## INSTRUCTIONS FOR THE TASK
Look through the data below for the line with "R203: none -> 6.8k (N_10, VBUS)", and transcribe it exactly together with each line after it up to and including the line with "SW1: button (GND, N45) -> switch (GND, N45)". Give nothing else.

## SUPPLIED RECORDS
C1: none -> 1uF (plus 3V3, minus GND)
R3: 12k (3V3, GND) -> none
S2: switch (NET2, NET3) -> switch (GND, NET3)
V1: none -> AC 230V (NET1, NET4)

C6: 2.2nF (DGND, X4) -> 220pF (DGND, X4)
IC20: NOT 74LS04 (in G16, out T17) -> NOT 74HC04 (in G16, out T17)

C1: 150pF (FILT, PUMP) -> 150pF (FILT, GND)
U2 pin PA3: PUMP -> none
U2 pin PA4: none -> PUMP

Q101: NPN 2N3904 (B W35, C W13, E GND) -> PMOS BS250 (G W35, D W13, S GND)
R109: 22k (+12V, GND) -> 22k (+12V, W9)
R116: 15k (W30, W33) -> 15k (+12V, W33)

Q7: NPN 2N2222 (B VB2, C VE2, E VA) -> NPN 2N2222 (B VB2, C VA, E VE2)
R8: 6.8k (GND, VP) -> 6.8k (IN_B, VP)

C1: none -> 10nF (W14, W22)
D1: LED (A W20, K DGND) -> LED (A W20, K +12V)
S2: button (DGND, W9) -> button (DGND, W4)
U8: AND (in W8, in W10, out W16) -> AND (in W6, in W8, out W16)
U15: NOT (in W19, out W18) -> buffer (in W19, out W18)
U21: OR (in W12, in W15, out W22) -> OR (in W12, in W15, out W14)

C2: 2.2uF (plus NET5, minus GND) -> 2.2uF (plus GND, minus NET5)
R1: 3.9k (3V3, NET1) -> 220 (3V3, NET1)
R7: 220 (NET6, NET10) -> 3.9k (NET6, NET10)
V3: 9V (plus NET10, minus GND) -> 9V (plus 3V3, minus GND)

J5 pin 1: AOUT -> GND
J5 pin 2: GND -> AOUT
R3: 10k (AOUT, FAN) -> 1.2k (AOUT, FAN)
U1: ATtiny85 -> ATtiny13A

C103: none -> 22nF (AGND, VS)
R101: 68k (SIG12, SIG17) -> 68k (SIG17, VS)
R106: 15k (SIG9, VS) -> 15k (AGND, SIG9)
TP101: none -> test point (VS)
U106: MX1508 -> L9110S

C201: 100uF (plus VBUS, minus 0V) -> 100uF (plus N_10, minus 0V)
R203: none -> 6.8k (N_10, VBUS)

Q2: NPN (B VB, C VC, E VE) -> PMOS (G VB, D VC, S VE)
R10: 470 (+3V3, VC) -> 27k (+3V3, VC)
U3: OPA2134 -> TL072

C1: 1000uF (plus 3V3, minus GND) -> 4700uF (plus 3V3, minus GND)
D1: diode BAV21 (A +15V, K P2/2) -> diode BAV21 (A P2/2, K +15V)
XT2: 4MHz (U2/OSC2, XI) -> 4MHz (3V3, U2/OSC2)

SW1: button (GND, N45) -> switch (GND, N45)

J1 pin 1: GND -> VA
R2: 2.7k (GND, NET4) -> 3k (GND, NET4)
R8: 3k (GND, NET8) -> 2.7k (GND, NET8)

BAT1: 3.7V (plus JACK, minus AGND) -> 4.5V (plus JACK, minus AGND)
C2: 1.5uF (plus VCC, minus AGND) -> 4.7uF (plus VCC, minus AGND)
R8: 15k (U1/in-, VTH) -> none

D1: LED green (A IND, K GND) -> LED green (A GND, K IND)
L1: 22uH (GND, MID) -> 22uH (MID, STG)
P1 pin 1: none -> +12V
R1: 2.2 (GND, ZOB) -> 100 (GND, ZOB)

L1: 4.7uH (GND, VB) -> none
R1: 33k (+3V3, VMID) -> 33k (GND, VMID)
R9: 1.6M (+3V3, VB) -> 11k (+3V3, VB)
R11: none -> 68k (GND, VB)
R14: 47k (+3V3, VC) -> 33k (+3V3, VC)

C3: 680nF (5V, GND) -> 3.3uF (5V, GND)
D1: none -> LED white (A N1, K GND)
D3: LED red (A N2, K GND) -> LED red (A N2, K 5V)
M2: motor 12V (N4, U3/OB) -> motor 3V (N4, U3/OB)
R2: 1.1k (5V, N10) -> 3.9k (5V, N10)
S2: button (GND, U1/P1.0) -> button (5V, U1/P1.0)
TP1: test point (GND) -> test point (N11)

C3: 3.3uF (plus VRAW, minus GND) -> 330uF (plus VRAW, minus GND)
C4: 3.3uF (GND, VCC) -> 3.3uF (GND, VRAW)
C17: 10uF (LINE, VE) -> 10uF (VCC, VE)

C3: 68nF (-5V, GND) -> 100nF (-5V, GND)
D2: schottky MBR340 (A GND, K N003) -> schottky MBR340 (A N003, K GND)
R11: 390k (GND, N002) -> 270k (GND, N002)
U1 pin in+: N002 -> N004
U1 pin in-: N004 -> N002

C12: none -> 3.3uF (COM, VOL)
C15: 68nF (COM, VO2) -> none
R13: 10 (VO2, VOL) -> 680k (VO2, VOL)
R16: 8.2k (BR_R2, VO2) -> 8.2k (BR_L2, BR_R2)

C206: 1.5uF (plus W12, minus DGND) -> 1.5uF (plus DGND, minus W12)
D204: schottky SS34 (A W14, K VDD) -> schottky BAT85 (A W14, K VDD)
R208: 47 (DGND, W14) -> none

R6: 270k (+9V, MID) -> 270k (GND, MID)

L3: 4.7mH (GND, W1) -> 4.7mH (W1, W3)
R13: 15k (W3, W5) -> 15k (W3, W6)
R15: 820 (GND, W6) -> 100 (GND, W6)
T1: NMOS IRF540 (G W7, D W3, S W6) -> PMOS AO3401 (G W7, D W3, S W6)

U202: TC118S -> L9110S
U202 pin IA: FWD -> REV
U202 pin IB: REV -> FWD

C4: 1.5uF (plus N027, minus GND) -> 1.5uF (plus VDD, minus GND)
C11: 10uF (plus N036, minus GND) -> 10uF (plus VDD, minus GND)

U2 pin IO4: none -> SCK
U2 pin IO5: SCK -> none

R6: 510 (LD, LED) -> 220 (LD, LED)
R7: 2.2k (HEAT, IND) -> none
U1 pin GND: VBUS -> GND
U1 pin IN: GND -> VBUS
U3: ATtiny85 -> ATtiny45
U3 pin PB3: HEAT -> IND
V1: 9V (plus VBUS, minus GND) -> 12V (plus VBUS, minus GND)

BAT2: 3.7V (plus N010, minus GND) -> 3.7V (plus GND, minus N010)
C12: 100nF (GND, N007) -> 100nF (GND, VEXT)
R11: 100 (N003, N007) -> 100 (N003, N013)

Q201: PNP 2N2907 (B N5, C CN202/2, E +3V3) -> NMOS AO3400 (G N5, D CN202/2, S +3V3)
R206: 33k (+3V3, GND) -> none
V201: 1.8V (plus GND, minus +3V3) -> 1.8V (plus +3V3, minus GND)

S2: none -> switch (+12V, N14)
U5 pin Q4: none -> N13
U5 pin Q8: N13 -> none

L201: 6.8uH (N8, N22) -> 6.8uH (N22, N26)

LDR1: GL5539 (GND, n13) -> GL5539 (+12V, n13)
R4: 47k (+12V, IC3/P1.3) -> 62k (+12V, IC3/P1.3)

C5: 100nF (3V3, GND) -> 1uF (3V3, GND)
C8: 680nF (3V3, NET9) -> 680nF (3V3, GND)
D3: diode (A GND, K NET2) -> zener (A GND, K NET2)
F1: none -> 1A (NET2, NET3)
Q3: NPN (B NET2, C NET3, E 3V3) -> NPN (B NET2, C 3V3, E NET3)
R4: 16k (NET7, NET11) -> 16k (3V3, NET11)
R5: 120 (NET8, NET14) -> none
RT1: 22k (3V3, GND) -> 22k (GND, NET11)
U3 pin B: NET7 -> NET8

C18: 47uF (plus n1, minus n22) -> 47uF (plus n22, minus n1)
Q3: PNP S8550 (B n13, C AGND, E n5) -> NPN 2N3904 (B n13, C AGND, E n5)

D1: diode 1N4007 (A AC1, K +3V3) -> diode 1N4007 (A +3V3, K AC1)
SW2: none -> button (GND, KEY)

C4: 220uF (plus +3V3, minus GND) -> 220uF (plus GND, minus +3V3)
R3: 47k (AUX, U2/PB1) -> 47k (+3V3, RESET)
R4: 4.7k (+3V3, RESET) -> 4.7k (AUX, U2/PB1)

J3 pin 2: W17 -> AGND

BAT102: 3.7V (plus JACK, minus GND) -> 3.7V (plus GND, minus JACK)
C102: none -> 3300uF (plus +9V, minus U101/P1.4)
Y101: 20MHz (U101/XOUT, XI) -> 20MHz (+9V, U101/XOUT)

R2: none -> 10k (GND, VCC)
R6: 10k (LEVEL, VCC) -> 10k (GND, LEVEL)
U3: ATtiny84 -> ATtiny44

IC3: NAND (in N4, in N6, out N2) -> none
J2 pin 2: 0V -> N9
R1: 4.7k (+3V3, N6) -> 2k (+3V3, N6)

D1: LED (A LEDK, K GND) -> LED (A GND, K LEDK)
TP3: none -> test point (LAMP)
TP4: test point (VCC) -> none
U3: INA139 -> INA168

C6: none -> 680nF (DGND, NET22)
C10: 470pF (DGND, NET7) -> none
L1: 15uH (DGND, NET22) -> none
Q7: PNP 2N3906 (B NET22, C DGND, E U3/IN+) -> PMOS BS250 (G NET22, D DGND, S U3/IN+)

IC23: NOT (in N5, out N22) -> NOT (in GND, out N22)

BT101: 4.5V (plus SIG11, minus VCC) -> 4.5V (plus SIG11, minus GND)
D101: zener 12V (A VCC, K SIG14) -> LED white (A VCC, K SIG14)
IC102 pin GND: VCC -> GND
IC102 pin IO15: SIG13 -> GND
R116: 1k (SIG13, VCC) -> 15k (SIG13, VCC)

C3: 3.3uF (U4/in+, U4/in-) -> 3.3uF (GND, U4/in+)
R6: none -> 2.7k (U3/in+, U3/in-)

## SOLUTION
R203: none -> 6.8k (N_10, VBUS)

Q2: NPN (B VB, C VC, E VE) -> PMOS (G VB, D VC, S VE)
R10: 470 (+3V3, VC) -> 27k (+3V3, VC)
U3: OPA2134 -> TL072

C1: 1000uF (plus 3V3, minus GND) -> 4700uF (plus 3V3, minus GND)
D1: diode BAV21 (A +15V, K P2/2) -> diode BAV21 (A P2/2, K +15V)
XT2: 4MHz (U2/OSC2, XI) -> 4MHz (3V3, U2/OSC2)

SW1: button (GND, N45) -> switch (GND, N45)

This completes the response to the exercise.